══ DATA

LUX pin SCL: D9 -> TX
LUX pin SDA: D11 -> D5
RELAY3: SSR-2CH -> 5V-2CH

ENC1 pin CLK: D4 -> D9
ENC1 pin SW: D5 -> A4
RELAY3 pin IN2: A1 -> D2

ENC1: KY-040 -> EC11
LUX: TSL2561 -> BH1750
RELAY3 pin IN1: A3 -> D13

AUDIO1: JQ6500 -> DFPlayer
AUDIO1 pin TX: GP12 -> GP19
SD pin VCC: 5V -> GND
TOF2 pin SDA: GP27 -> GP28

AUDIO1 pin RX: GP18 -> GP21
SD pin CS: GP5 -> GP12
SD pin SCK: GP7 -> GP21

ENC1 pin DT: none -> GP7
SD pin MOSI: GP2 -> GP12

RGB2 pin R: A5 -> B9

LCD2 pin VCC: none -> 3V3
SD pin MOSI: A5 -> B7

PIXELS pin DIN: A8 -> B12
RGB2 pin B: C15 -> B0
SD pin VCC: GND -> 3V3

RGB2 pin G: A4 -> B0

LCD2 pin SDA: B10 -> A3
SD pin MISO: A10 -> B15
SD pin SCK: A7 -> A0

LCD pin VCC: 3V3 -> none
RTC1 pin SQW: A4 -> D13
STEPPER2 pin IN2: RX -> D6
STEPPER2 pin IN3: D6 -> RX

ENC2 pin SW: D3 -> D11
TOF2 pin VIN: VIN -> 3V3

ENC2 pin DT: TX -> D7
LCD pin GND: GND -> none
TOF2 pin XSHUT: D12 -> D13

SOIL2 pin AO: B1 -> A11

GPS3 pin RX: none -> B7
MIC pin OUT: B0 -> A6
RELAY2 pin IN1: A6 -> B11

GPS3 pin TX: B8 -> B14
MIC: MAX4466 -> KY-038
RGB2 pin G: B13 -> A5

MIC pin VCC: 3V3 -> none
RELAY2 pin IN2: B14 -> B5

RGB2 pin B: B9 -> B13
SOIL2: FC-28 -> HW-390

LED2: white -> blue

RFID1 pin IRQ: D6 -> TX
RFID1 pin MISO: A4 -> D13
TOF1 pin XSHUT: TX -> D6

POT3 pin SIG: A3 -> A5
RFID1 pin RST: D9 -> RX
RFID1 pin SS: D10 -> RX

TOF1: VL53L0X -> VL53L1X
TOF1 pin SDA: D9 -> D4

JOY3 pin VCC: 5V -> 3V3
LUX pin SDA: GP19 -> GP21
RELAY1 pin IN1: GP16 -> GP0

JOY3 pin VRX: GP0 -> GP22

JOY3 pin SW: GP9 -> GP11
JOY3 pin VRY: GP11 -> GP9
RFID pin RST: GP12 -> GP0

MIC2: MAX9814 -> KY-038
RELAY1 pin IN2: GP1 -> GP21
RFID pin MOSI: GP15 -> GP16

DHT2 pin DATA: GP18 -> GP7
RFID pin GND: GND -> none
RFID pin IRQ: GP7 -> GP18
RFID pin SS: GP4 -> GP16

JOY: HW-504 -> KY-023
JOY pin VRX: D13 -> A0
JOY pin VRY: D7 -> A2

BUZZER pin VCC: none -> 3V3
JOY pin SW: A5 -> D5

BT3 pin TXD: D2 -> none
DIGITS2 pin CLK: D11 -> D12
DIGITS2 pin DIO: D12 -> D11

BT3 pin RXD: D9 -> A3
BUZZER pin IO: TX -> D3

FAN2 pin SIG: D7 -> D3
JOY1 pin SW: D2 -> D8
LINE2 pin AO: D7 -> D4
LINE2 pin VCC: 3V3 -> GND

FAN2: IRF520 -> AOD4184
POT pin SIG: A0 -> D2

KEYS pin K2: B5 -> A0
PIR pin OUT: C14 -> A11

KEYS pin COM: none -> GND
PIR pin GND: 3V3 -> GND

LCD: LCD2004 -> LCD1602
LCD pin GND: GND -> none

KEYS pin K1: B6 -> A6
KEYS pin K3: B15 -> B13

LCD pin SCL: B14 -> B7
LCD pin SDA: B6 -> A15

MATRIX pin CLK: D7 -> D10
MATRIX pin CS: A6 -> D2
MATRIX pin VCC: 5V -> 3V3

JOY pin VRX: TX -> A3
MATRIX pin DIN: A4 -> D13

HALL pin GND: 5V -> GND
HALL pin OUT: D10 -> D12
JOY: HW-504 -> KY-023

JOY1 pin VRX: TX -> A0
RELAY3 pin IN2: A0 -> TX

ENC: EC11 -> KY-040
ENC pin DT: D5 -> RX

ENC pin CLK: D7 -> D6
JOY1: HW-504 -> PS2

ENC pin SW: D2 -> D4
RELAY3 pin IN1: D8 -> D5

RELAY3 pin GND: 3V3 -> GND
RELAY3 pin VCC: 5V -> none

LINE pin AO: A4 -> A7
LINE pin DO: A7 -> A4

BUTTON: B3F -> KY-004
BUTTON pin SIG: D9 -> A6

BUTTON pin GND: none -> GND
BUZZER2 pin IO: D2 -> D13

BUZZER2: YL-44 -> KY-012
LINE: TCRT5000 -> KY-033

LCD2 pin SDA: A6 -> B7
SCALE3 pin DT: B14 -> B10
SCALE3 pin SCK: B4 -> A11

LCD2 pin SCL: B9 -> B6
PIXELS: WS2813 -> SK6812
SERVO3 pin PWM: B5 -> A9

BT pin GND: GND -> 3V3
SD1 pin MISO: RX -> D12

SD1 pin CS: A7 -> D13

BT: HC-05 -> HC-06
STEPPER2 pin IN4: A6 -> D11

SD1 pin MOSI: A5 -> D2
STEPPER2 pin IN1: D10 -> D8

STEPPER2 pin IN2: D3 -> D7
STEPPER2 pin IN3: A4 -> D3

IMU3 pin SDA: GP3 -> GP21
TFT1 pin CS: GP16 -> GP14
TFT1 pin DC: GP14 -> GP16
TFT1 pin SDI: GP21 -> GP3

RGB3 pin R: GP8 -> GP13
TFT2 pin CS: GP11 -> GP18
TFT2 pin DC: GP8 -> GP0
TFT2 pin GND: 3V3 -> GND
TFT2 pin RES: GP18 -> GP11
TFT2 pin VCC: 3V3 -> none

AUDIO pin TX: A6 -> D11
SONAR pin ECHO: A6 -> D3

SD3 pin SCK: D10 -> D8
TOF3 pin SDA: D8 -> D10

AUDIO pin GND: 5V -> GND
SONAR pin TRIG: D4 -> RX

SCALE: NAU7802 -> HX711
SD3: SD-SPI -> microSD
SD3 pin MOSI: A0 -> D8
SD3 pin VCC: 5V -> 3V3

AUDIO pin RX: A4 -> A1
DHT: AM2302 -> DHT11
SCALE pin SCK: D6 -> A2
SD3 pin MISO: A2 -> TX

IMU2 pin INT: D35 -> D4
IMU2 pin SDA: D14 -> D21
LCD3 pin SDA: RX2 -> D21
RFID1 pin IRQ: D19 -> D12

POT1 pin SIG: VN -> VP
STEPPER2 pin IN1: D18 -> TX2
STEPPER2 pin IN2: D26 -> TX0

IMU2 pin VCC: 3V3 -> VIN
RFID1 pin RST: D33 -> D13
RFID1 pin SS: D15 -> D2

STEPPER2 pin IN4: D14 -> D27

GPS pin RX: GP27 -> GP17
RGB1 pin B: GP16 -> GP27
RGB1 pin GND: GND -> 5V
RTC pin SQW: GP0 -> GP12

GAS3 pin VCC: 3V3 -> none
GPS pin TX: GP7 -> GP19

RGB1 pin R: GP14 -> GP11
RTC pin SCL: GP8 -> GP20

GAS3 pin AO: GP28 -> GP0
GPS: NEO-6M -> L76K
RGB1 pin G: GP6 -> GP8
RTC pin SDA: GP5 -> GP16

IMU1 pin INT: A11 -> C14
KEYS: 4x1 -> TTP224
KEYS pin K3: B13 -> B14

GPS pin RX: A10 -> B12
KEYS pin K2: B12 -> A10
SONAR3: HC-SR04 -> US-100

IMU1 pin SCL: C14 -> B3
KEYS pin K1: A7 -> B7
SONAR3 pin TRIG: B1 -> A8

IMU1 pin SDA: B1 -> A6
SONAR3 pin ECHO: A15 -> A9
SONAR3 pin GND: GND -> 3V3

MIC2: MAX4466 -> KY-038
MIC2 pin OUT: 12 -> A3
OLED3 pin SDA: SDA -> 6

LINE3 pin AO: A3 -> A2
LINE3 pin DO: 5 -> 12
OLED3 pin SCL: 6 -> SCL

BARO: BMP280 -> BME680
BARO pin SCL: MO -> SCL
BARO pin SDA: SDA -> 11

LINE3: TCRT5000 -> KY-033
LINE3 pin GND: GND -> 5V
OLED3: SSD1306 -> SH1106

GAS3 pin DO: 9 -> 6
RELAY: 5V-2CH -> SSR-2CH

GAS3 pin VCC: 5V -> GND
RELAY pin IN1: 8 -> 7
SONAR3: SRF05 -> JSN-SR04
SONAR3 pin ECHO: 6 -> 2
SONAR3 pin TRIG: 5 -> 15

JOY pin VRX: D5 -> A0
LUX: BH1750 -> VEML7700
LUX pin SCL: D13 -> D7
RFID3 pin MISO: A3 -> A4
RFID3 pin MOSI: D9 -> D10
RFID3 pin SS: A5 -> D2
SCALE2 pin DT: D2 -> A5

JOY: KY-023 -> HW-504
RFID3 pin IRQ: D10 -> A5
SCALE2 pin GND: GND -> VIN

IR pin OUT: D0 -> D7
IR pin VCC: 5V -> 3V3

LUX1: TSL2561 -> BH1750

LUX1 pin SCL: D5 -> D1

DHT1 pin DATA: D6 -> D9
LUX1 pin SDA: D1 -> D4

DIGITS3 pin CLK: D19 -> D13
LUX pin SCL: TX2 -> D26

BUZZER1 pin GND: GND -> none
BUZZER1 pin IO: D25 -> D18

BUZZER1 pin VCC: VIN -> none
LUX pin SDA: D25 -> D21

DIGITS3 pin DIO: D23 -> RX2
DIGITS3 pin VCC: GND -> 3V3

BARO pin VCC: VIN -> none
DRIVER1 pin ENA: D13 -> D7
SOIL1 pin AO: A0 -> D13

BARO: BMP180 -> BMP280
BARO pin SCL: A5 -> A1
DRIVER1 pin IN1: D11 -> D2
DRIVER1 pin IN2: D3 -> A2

════

YOUR INSTRUCTIONS:
Once the line with "GPS pin TX: GP7 -> GP19" is found in the records above, print exactly that line and every line after it through the line with "GPS pin RX: A10 -> B12".

WRITTEN RESPONSE:
GPS pin TX: GP7 -> GP19

RGB1 pin R: GP14 -> GP11
RTC pin SCL: GP8 -> GP20

GAS3 pin AO: GP28 -> GP0
GPS: NEO-6M -> L76K
RGB1 pin G: GP6 -> GP8
RTC pin SDA: GP5 -> GP16

IMU1 pin INT: A11 -> C14
KEYS: 4x1 -> TTP224
KEYS pin K3: B13 -> B14

GPS pin RX: A10 -> B12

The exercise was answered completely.